Stored entries
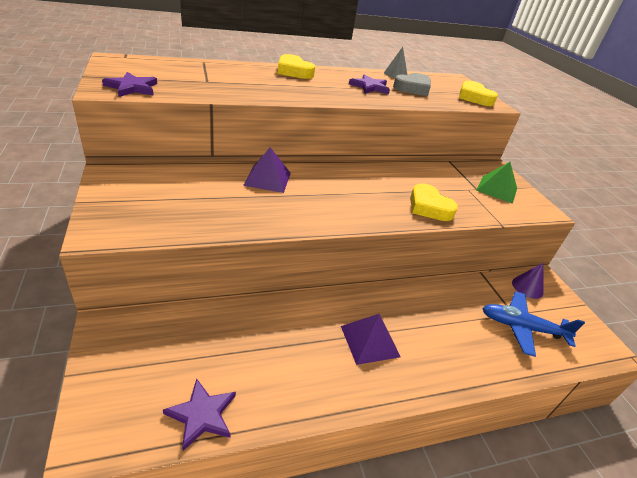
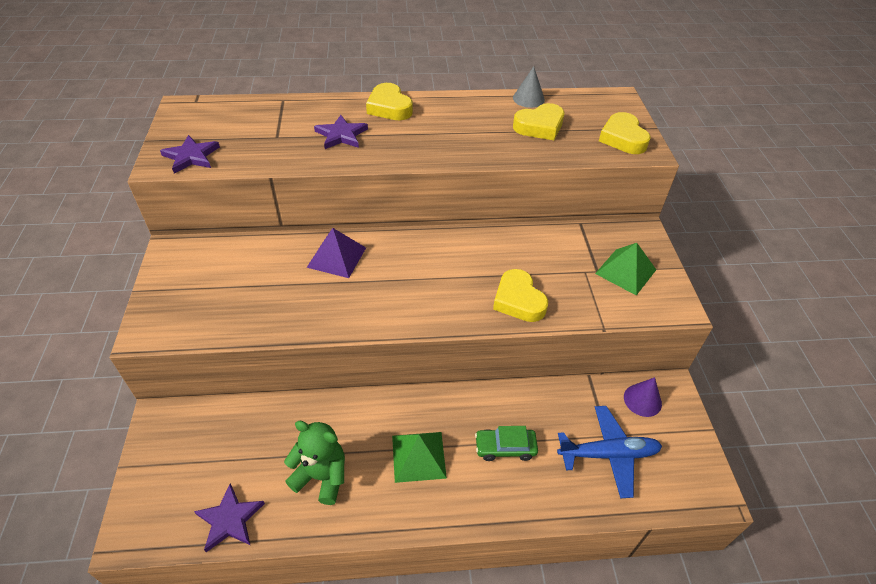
camera: 15 degrees right, 10 degrees up
purple pyramid [341,314,400,365] -> green pyramid [392,432,447,483]
purple star [349,75,390,94] -> purple star moved to [314,115,368,149]
grey heart [393,73,431,96] -> yellow heart [513,103,564,140]
blue plane [482,291,585,357] -> blue plane turned 150 degrees clockwise [557,406,662,498]
none -> green teddy bear [284,421,345,505]
none -> green car [475,426,538,461]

Your task
Render all entries verbatim, excluding any pictures they hold.

Response to the task
camera: 15 degrees right, 10 degrees up
purple pyramid [341,314,400,365] -> green pyramid [392,432,447,483]
purple star [349,75,390,94] -> purple star moved to [314,115,368,149]
grey heart [393,73,431,96] -> yellow heart [513,103,564,140]
blue plane [482,291,585,357] -> blue plane turned 150 degrees clockwise [557,406,662,498]
none -> green teddy bear [284,421,345,505]
none -> green car [475,426,538,461]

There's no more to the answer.